(Dataset items)
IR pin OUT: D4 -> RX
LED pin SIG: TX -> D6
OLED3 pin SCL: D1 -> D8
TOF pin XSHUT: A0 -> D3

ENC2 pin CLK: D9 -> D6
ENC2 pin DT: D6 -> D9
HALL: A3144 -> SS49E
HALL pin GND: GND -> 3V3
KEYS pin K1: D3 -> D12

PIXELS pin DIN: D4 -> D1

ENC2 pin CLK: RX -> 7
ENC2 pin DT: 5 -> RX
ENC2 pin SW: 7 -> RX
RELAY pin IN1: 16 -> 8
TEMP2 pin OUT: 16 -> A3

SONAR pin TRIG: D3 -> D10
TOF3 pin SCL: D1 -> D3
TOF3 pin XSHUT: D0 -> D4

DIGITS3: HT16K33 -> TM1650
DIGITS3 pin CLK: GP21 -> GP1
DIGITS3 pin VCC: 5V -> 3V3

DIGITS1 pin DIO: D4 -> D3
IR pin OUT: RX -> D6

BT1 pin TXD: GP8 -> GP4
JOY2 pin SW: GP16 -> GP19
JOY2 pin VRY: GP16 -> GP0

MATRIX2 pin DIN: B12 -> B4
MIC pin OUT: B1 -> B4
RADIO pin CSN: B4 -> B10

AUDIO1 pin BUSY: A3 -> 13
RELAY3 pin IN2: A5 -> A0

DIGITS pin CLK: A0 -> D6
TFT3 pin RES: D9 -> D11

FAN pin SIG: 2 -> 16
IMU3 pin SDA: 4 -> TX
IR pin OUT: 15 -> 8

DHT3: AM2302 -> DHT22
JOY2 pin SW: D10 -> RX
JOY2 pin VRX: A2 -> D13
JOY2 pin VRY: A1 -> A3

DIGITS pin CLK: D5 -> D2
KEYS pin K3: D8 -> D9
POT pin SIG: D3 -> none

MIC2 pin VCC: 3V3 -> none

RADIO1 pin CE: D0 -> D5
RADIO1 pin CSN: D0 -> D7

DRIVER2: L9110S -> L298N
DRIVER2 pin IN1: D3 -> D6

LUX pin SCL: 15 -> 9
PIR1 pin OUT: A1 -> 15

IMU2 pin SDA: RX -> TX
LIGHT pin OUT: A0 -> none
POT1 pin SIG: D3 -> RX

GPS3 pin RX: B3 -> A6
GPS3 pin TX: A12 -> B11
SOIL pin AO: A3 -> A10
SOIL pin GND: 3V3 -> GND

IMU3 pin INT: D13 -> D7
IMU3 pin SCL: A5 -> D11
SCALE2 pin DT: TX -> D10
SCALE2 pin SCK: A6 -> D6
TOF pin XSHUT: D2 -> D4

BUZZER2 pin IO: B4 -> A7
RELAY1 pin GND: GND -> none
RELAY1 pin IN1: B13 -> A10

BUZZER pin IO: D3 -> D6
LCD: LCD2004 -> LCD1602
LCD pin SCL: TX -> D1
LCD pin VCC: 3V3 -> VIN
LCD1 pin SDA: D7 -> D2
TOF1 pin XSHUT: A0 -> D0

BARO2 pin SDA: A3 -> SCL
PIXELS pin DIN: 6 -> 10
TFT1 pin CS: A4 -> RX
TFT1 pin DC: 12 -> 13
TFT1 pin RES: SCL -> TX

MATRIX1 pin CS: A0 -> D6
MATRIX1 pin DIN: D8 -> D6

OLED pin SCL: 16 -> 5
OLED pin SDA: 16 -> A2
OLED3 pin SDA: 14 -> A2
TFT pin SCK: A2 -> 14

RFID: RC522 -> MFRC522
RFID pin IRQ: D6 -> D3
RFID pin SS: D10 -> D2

**Exercise instructions**
Beginning with the opening line above, retype the records exactly through the line with "TFT1 pin CS: A4 -> RX", both ends included.

**Task response**
IR pin OUT: D4 -> RX
LED pin SIG: TX -> D6
OLED3 pin SCL: D1 -> D8
TOF pin XSHUT: A0 -> D3

ENC2 pin CLK: D9 -> D6
ENC2 pin DT: D6 -> D9
HALL: A3144 -> SS49E
HALL pin GND: GND -> 3V3
KEYS pin K1: D3 -> D12

PIXELS pin DIN: D4 -> D1

ENC2 pin CLK: RX -> 7
ENC2 pin DT: 5 -> RX
ENC2 pin SW: 7 -> RX
RELAY pin IN1: 16 -> 8
TEMP2 pin OUT: 16 -> A3

SONAR pin TRIG: D3 -> D10
TOF3 pin SCL: D1 -> D3
TOF3 pin XSHUT: D0 -> D4

DIGITS3: HT16K33 -> TM1650
DIGITS3 pin CLK: GP21 -> GP1
DIGITS3 pin VCC: 5V -> 3V3

DIGITS1 pin DIO: D4 -> D3
IR pin OUT: RX -> D6

BT1 pin TXD: GP8 -> GP4
JOY2 pin SW: GP16 -> GP19
JOY2 pin VRY: GP16 -> GP0

MATRIX2 pin DIN: B12 -> B4
MIC pin OUT: B1 -> B4
RADIO pin CSN: B4 -> B10

AUDIO1 pin BUSY: A3 -> 13
RELAY3 pin IN2: A5 -> A0

DIGITS pin CLK: A0 -> D6
TFT3 pin RES: D9 -> D11

FAN pin SIG: 2 -> 16
IMU3 pin SDA: 4 -> TX
IR pin OUT: 15 -> 8

DHT3: AM2302 -> DHT22
JOY2 pin SW: D10 -> RX
JOY2 pin VRX: A2 -> D13
JOY2 pin VRY: A1 -> A3

DIGITS pin CLK: D5 -> D2
KEYS pin K3: D8 -> D9
POT pin SIG: D3 -> none

MIC2 pin VCC: 3V3 -> none

RADIO1 pin CE: D0 -> D5
RADIO1 pin CSN: D0 -> D7

DRIVER2: L9110S -> L298N
DRIVER2 pin IN1: D3 -> D6

LUX pin SCL: 15 -> 9
PIR1 pin OUT: A1 -> 15

IMU2 pin SDA: RX -> TX
LIGHT pin OUT: A0 -> none
POT1 pin SIG: D3 -> RX

GPS3 pin RX: B3 -> A6
GPS3 pin TX: A12 -> B11
SOIL pin AO: A3 -> A10
SOIL pin GND: 3V3 -> GND

IMU3 pin INT: D13 -> D7
IMU3 pin SCL: A5 -> D11
SCALE2 pin DT: TX -> D10
SCALE2 pin SCK: A6 -> D6
TOF pin XSHUT: D2 -> D4

BUZZER2 pin IO: B4 -> A7
RELAY1 pin GND: GND -> none
RELAY1 pin IN1: B13 -> A10

BUZZER pin IO: D3 -> D6
LCD: LCD2004 -> LCD1602
LCD pin SCL: TX -> D1
LCD pin VCC: 3V3 -> VIN
LCD1 pin SDA: D7 -> D2
TOF1 pin XSHUT: A0 -> D0

BARO2 pin SDA: A3 -> SCL
PIXELS pin DIN: 6 -> 10
TFT1 pin CS: A4 -> RX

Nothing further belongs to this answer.